## Task description
Every entry must be repeated exactly. Exclude all pictures.
::: Material provided
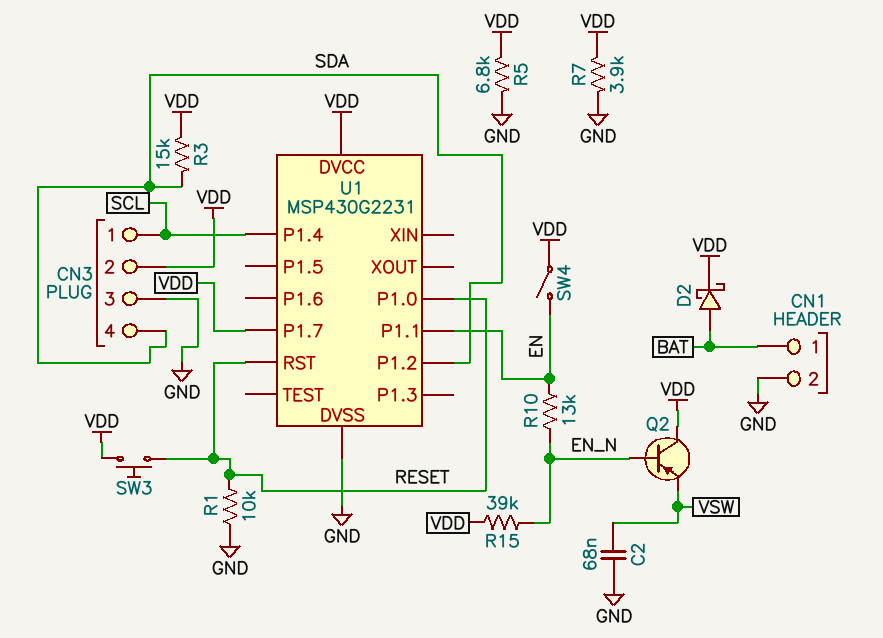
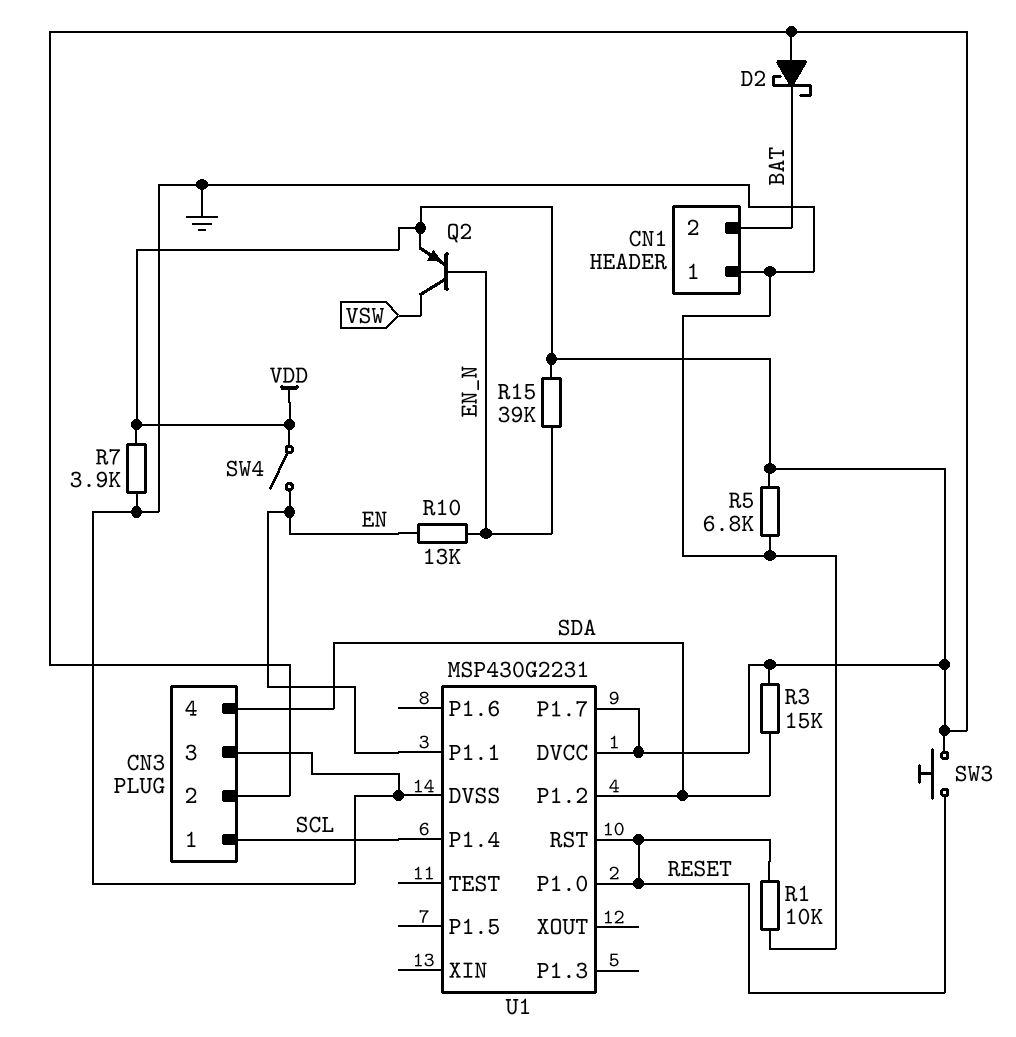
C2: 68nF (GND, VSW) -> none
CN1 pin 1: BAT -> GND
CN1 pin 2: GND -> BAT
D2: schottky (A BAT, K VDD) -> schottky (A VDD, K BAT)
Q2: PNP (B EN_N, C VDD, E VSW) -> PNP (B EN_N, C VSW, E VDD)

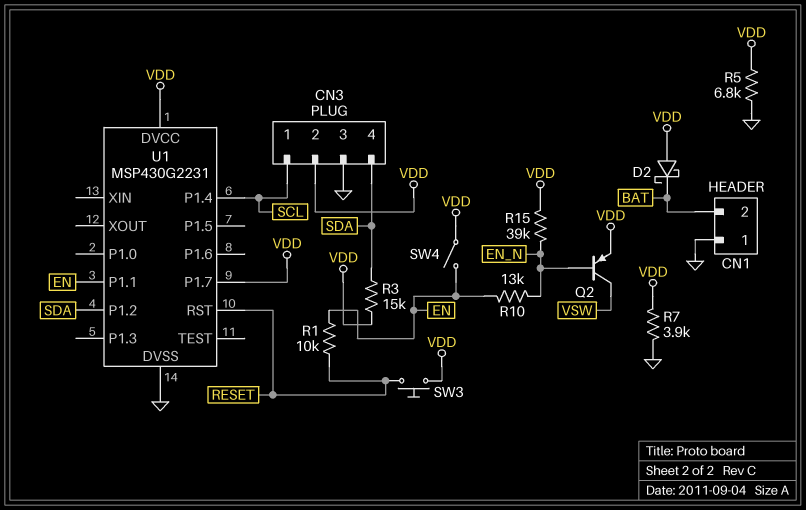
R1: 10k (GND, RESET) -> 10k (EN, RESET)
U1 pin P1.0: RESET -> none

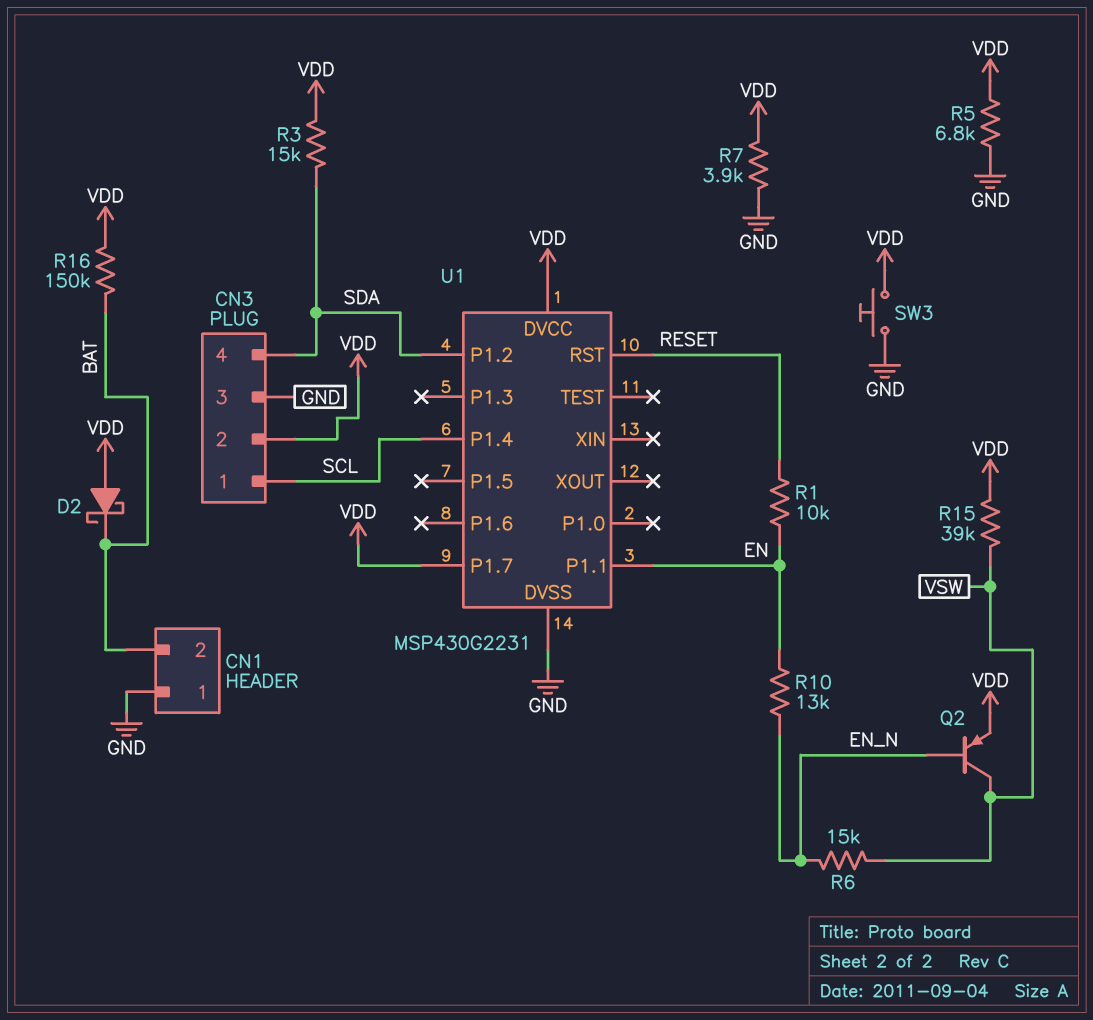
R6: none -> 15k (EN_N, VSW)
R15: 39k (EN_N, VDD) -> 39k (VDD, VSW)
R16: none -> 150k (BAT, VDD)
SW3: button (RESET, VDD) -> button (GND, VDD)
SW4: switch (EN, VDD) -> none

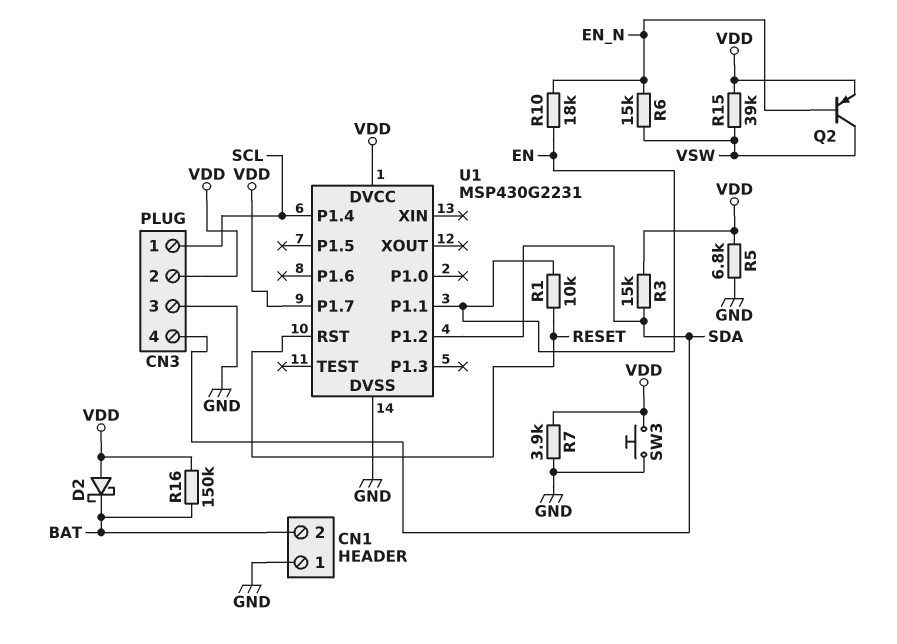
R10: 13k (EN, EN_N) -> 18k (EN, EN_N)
::::::
## Answer space
C2: 68nF (GND, VSW) -> none
CN1 pin 1: BAT -> GND
CN1 pin 2: GND -> BAT
D2: schottky (A BAT, K VDD) -> schottky (A VDD, K BAT)
Q2: PNP (B EN_N, C VDD, E VSW) -> PNP (B EN_N, C VSW, E VDD)

R1: 10k (GND, RESET) -> 10k (EN, RESET)
U1 pin P1.0: RESET -> none

R6: none -> 15k (EN_N, VSW)
R15: 39k (EN_N, VDD) -> 39k (VDD, VSW)
R16: none -> 150k (BAT, VDD)
SW3: button (RESET, VDD) -> button (GND, VDD)
SW4: switch (EN, VDD) -> none

R10: 13k (EN, EN_N) -> 18k (EN, EN_N)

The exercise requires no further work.